------ Supplied records ------

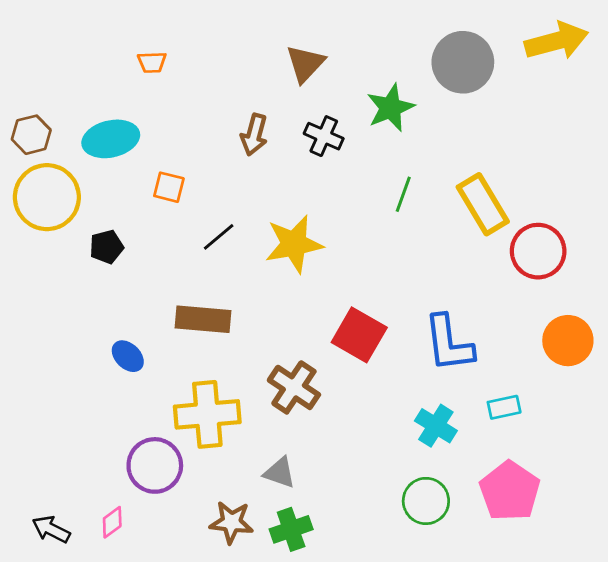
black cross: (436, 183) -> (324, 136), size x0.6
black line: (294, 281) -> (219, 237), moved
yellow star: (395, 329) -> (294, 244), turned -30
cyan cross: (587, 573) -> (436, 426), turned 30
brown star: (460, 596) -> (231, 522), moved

------
------ Supplied records ------

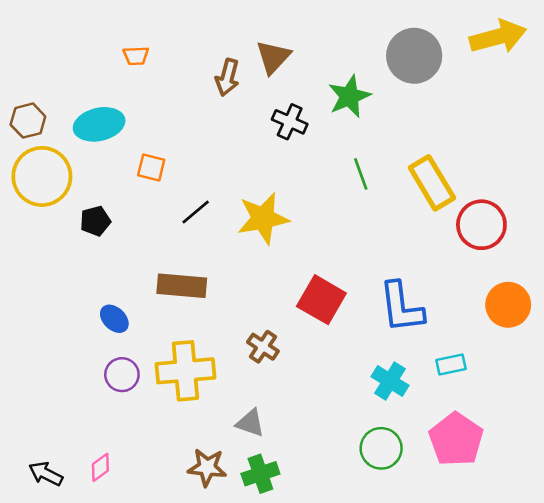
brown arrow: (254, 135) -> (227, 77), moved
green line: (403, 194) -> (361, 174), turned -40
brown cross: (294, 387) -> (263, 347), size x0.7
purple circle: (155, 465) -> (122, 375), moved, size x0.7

------
------ Supplied records ------

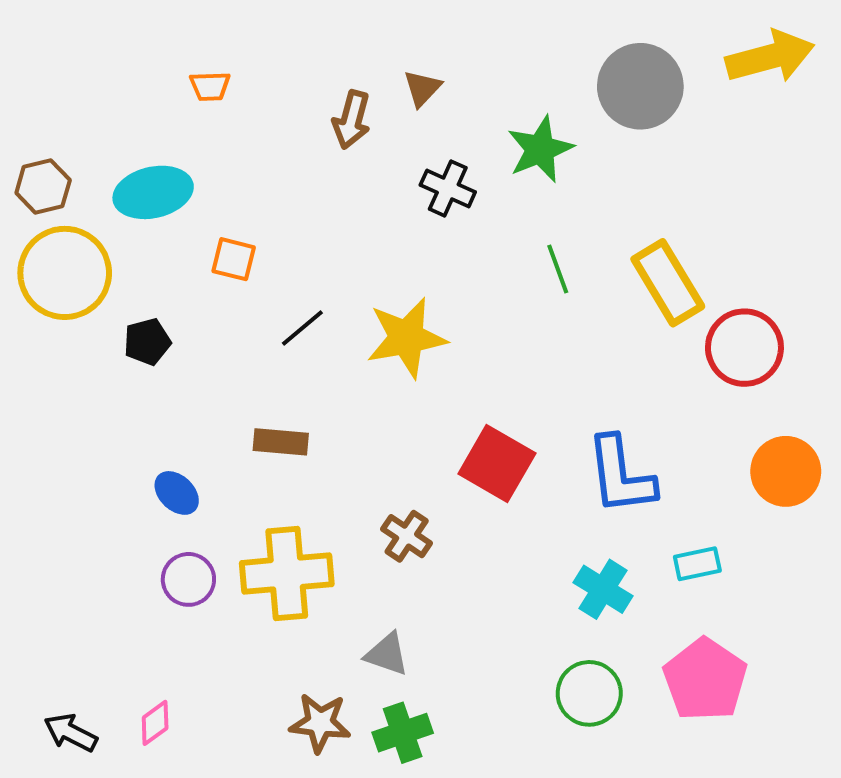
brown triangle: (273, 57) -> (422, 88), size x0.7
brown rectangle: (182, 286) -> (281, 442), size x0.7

------

Problem to work on: Which lines above hold the string "turned"? Please copy all of them.

Response area:
yellow star: (395, 329) -> (294, 244), turned -30
cyan cross: (587, 573) -> (436, 426), turned 30
green line: (403, 194) -> (361, 174), turned -40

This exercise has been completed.